**Your assignment:** A precise copy of the data is required, with every picture left out.

Before-and-after scene images
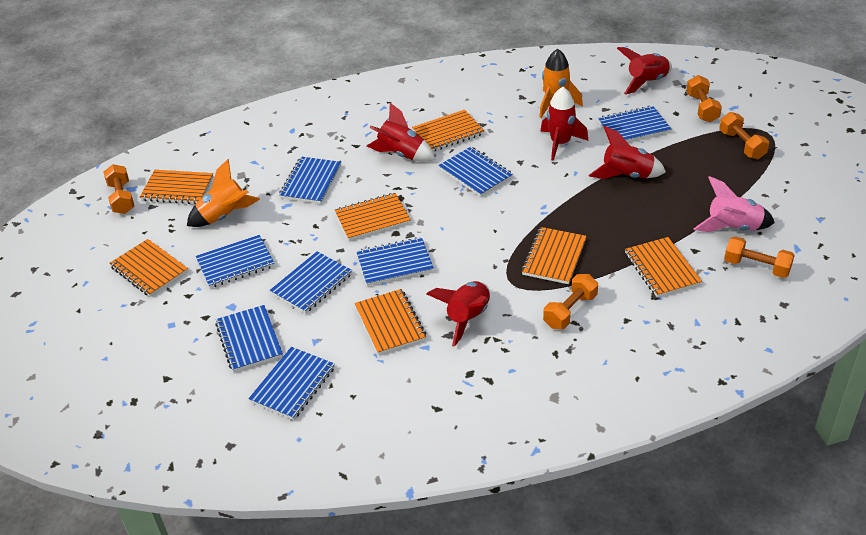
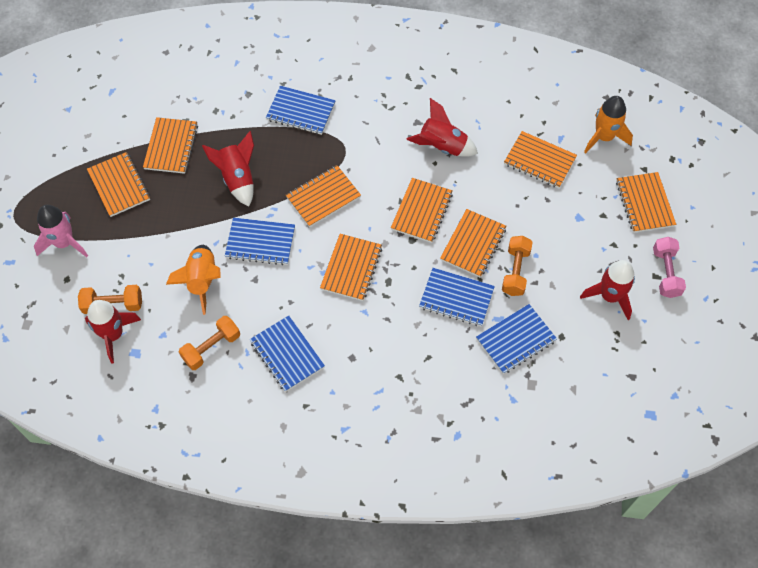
blue notebook: 8 -> 5
orange dumbbell: 5 -> 3
orange notebook: 7 -> 8
pink dumbbell: 0 -> 1
red rocket: 5 -> 4

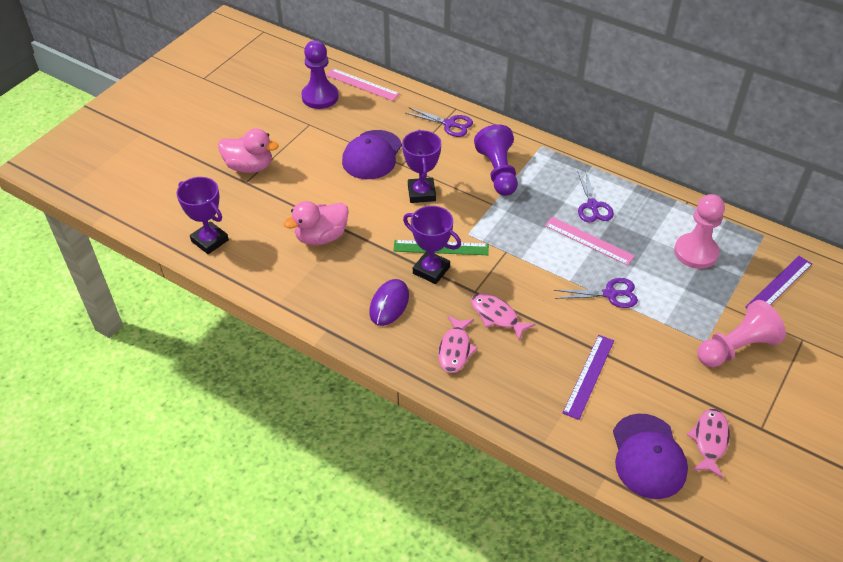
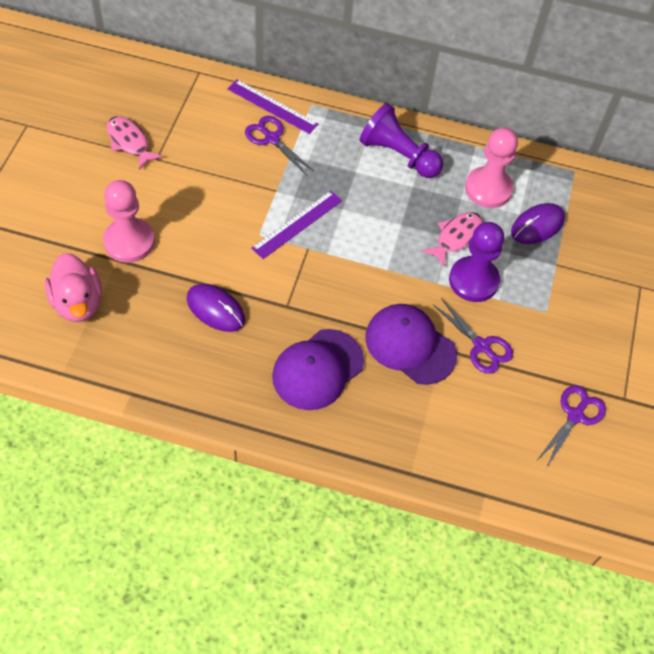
green ruler: 1 -> 0
pink duck: 2 -> 1
pink fish: 3 -> 2
pink ruler: 2 -> 0
purple mouse: 1 -> 2
purple trophy: 3 -> 0

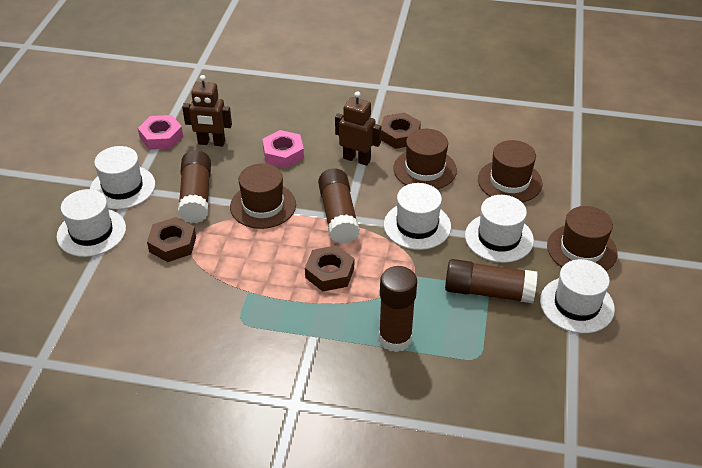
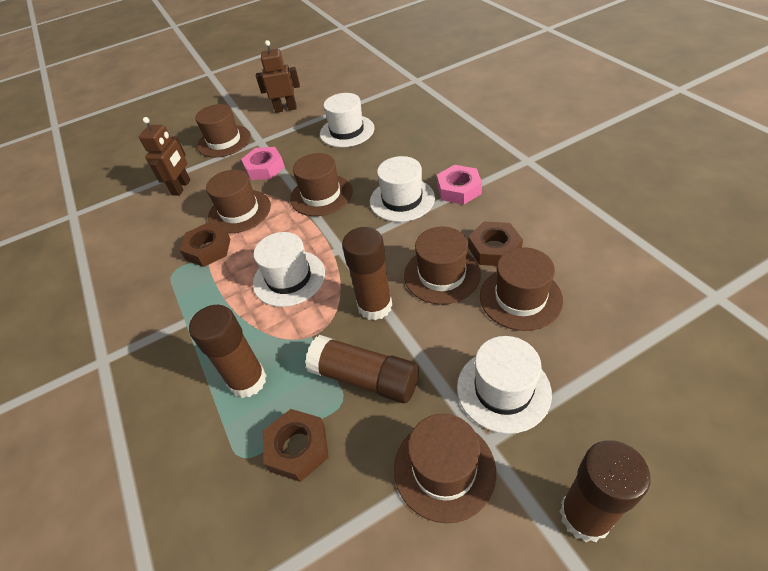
brown hat: 4 -> 6
white hat: 5 -> 4

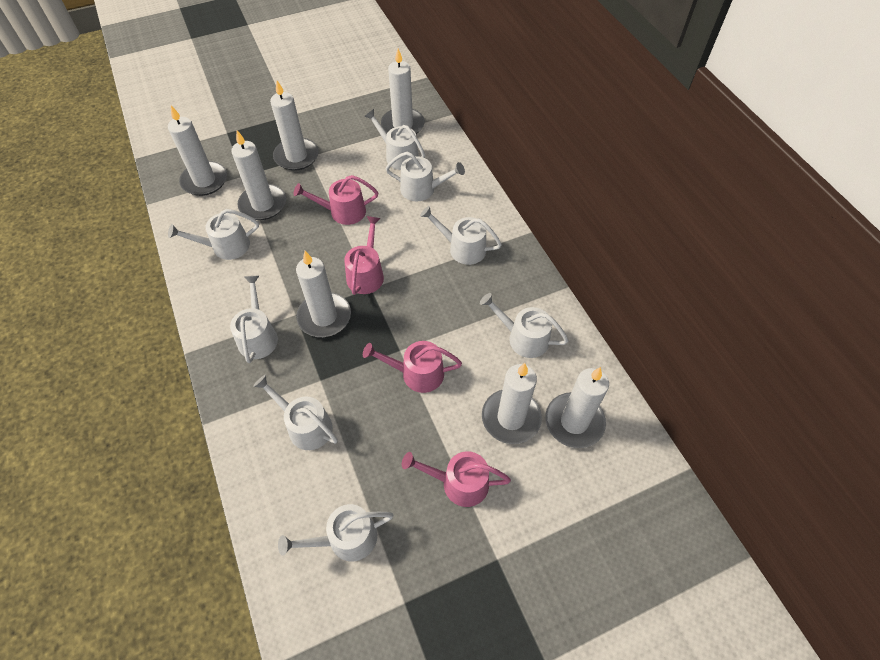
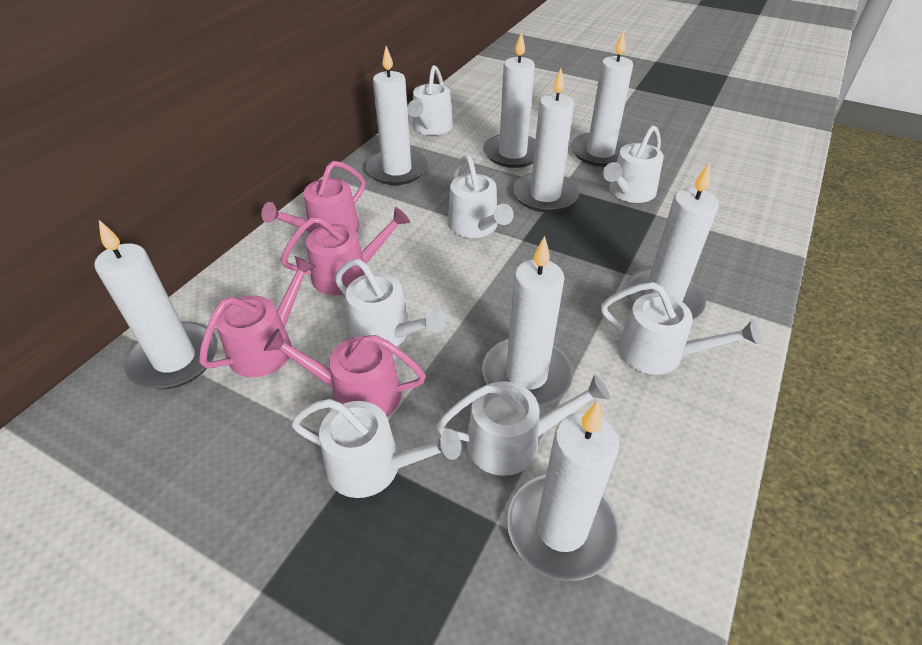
white candle: 7 -> 8
white watering can: 8 -> 7

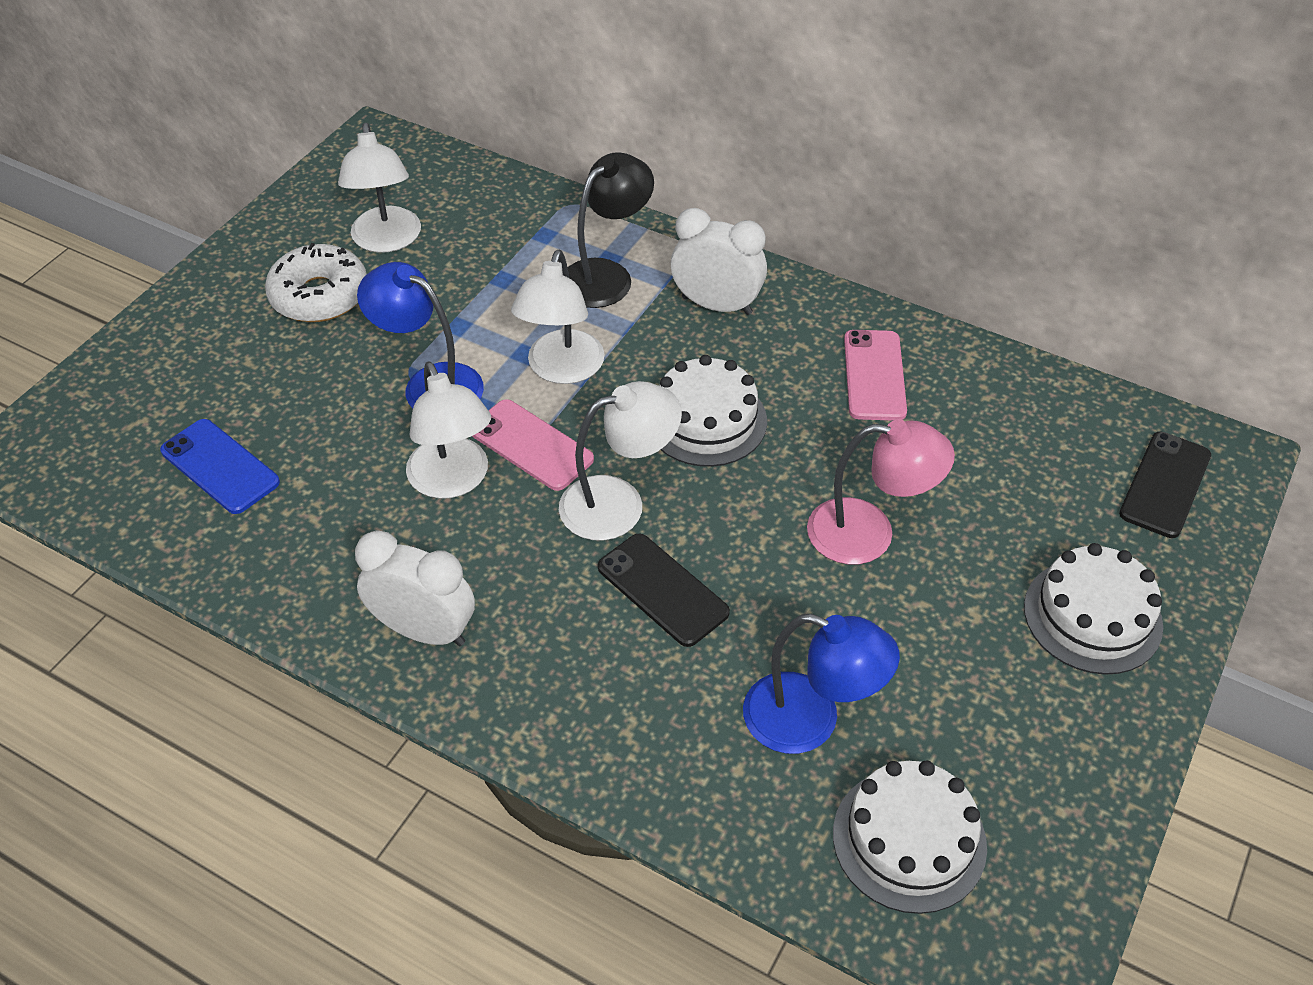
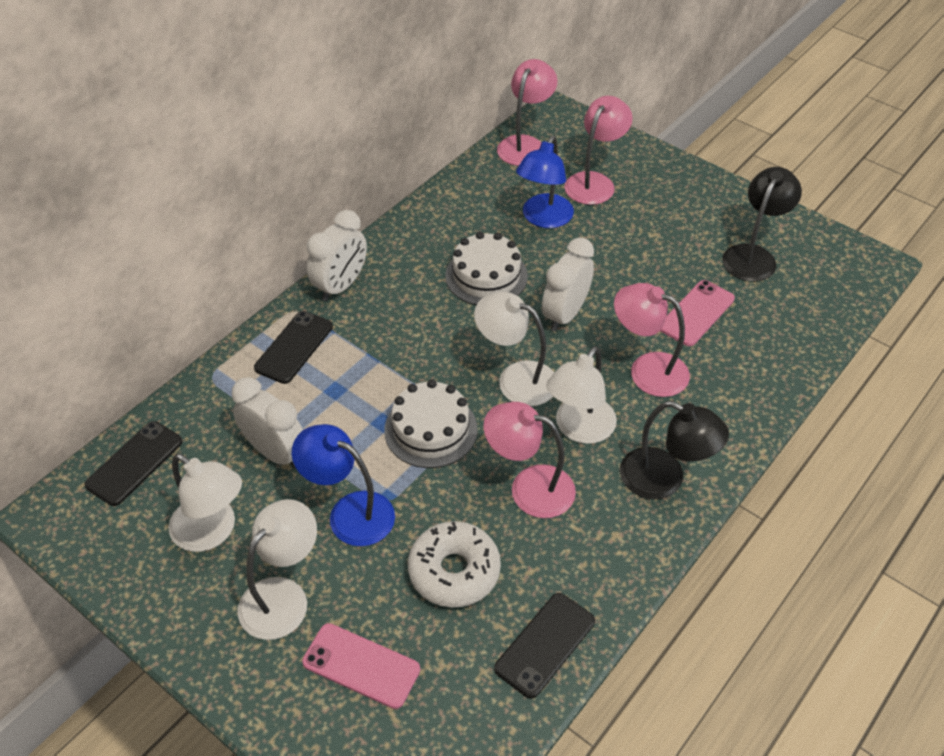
black lamp: 1 -> 2
black phone: 2 -> 3
blue phone: 1 -> 0
pink lamp: 1 -> 4
white cake: 3 -> 2
white clock: 2 -> 3

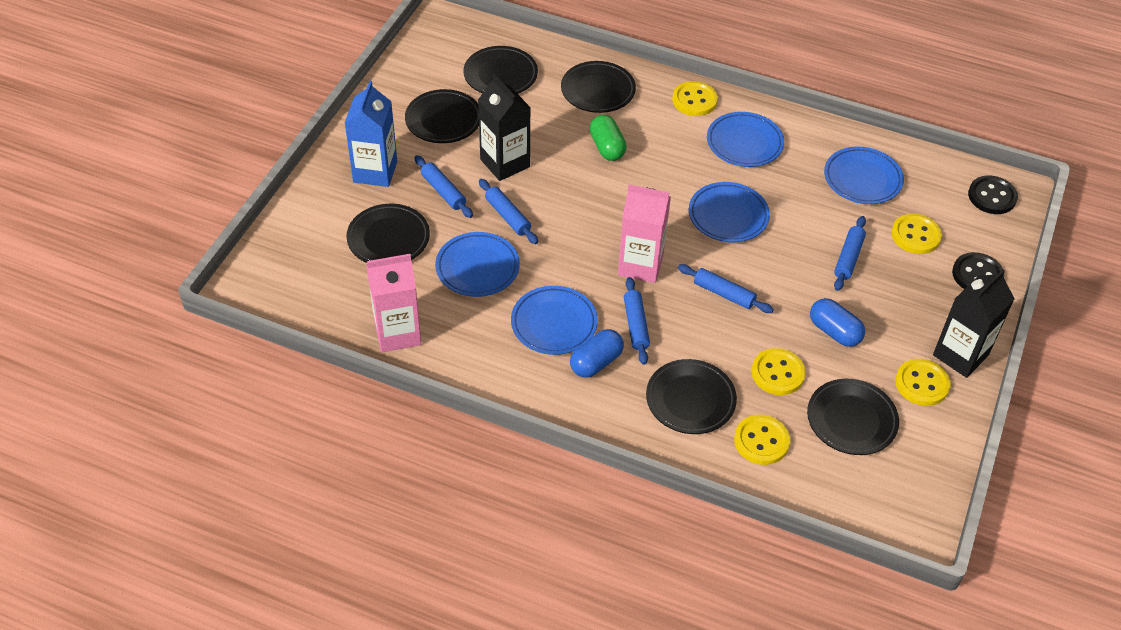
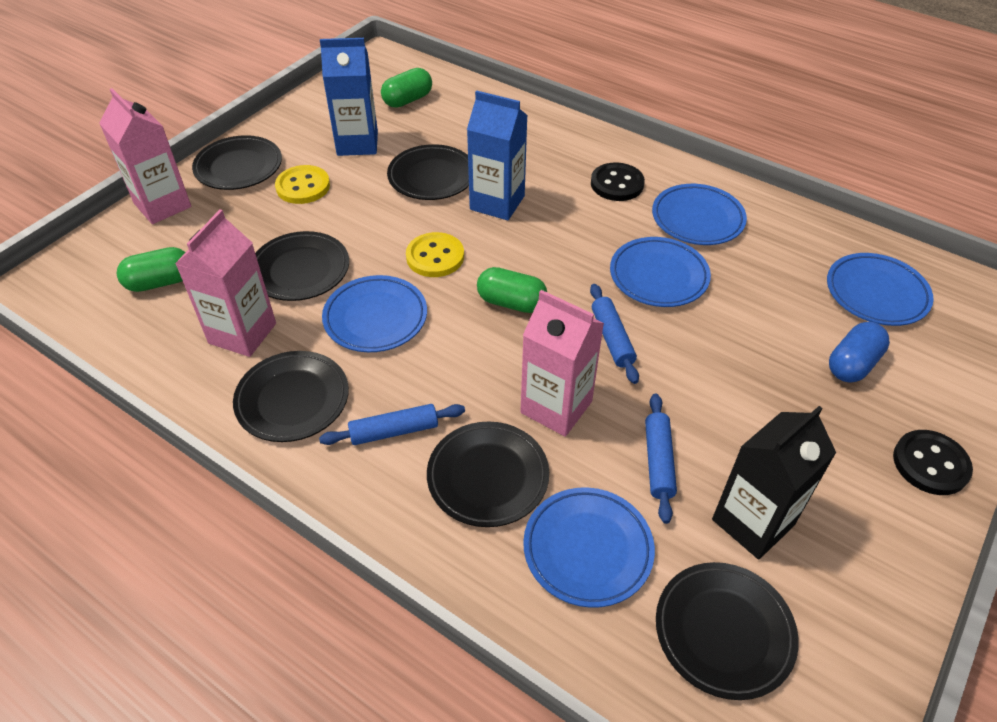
black carton: 2 -> 1
blue capsule: 2 -> 1
blue carton: 1 -> 2
blue rolling pin: 5 -> 3
green capsule: 1 -> 3
pink carton: 2 -> 3
yellow button: 5 -> 2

**Written reply:**
blue notebook: 8 -> 5
orange dumbbell: 5 -> 3
orange notebook: 7 -> 8
pink dumbbell: 0 -> 1
red rocket: 5 -> 4

green ruler: 1 -> 0
pink duck: 2 -> 1
pink fish: 3 -> 2
pink ruler: 2 -> 0
purple mouse: 1 -> 2
purple trophy: 3 -> 0

brown hat: 4 -> 6
white hat: 5 -> 4

white candle: 7 -> 8
white watering can: 8 -> 7

black lamp: 1 -> 2
black phone: 2 -> 3
blue phone: 1 -> 0
pink lamp: 1 -> 4
white cake: 3 -> 2
white clock: 2 -> 3

black carton: 2 -> 1
blue capsule: 2 -> 1
blue carton: 1 -> 2
blue rolling pin: 5 -> 3
green capsule: 1 -> 3
pink carton: 2 -> 3
yellow button: 5 -> 2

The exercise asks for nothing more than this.